>>>>

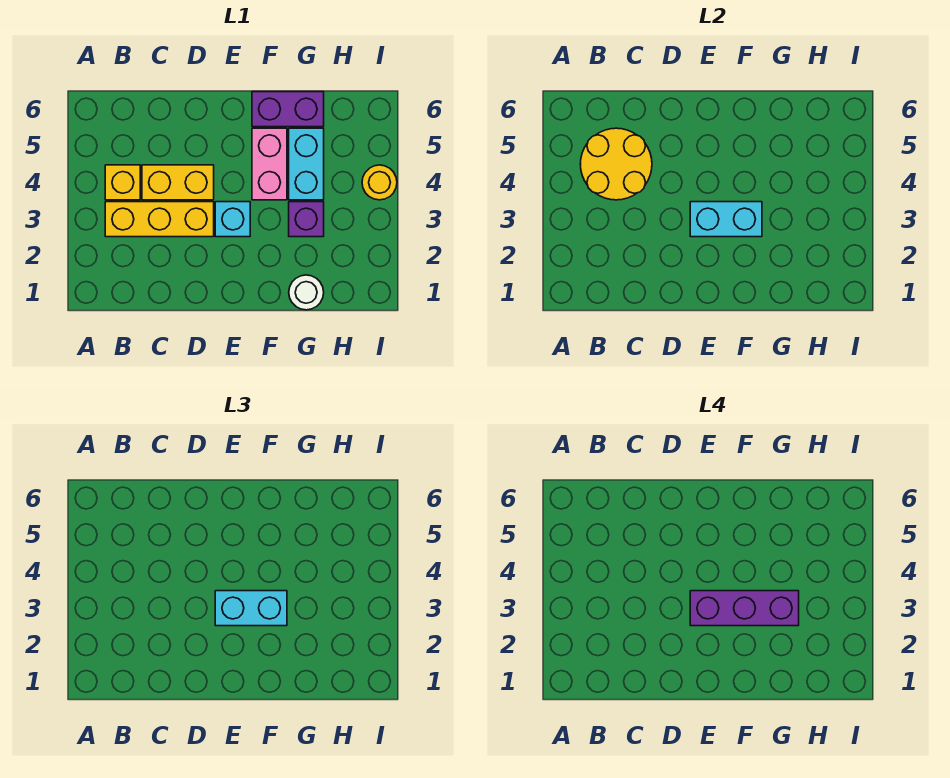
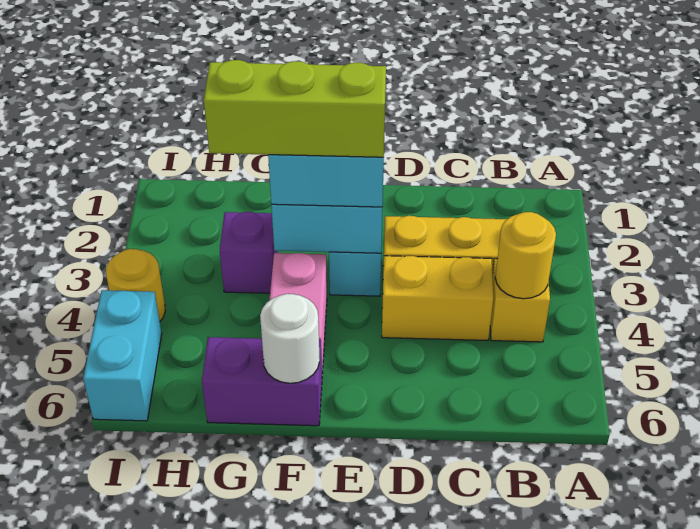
yellow round brick B4:C5 level 2 -> yellow round brick B4 level 2
purple brick E3:G3 level 4 -> lime brick E3:G3 level 4
white round brick G1 level 1 -> white round brick F6 level 2
cyan brick G4:G5 level 1 -> cyan brick I5:I6 level 1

<<<<

**About this task:**
Print the listing exactly, but skip its pictures.

**Response to the exercise:**
yellow round brick B4:C5 level 2 -> yellow round brick B4 level 2
purple brick E3:G3 level 4 -> lime brick E3:G3 level 4
white round brick G1 level 1 -> white round brick F6 level 2
cyan brick G4:G5 level 1 -> cyan brick I5:I6 level 1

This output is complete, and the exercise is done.